=== WHAT YOU NEED TO DO ===
The listing below must be returned in full and unchanged, without the images it carries.

=== STORED DATA ===

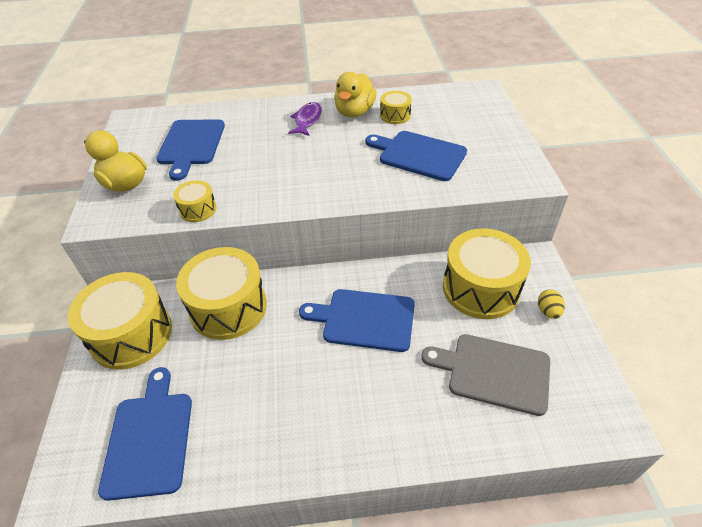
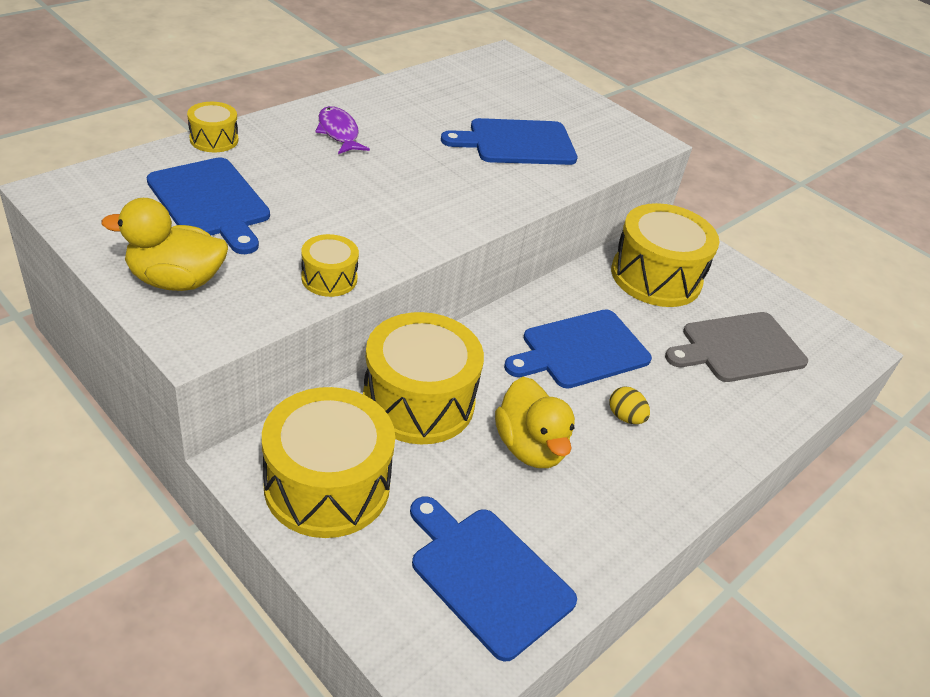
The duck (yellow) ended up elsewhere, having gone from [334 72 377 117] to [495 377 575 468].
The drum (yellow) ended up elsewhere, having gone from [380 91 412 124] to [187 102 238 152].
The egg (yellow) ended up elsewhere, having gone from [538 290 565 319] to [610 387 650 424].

=== TASK OUTPUT ===
The duck (yellow) ended up elsewhere, having gone from [334 72 377 117] to [495 377 575 468].
The drum (yellow) ended up elsewhere, having gone from [380 91 412 124] to [187 102 238 152].
The egg (yellow) ended up elsewhere, having gone from [538 290 565 319] to [610 387 650 424].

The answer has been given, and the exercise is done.